• [Work to be completed]: Filter by the string "eraser": return the lines of the material that contain it.

• [Dataset entries]:
== == ==
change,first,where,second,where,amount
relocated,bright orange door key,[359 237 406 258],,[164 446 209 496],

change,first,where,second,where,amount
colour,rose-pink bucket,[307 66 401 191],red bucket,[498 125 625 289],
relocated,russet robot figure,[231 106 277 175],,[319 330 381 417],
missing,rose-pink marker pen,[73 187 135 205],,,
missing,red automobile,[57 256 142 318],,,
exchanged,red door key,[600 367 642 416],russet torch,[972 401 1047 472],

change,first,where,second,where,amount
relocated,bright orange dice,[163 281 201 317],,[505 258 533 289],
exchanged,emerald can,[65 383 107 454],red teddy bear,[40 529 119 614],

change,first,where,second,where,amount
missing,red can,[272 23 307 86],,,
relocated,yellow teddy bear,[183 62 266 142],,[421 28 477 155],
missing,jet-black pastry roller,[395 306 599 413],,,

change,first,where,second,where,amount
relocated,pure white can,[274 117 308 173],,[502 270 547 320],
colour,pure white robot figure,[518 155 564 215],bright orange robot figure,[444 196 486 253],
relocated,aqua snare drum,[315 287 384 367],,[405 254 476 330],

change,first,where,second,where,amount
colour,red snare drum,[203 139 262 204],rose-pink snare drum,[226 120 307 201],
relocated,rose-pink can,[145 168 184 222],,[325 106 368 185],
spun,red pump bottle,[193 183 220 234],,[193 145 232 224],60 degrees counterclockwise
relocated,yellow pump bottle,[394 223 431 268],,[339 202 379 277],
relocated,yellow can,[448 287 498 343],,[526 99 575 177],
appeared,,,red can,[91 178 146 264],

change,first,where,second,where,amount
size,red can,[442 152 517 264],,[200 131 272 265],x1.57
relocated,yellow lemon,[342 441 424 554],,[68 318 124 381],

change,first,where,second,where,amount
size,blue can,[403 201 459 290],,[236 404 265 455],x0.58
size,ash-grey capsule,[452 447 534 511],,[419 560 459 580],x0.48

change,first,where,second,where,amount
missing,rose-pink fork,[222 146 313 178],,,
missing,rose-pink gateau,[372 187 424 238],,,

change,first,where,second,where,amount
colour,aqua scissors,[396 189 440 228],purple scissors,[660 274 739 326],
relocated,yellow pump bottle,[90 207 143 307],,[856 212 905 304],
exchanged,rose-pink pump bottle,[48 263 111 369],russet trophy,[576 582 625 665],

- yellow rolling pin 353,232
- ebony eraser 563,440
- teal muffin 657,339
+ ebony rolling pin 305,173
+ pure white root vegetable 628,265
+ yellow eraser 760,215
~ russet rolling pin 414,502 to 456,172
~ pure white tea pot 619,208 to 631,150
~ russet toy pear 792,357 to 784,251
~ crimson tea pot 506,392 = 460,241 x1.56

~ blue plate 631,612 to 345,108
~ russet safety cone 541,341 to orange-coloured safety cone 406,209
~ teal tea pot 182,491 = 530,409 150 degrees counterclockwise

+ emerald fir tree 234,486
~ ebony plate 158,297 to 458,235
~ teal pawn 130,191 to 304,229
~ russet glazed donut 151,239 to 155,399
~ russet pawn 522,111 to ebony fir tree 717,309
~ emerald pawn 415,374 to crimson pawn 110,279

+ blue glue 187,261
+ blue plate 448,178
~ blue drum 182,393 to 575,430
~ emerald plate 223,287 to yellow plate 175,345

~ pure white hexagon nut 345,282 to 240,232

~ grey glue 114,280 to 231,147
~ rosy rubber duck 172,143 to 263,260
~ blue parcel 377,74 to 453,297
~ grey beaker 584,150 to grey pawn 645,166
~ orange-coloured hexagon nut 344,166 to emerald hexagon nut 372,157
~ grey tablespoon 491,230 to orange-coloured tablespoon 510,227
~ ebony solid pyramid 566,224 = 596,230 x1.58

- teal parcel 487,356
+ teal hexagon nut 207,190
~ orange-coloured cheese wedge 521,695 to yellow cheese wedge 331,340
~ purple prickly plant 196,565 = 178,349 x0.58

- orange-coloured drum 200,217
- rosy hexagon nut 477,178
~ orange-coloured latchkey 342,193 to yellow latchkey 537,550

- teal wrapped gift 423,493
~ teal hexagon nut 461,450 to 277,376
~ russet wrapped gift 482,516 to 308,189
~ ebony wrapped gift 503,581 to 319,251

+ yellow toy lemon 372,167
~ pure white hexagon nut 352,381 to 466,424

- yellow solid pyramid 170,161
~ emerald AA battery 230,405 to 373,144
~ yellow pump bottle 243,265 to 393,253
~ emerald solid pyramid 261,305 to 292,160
== == ==
• [Solution to this exercise]:
- ebony eraser 563,440
+ yellow eraser 760,215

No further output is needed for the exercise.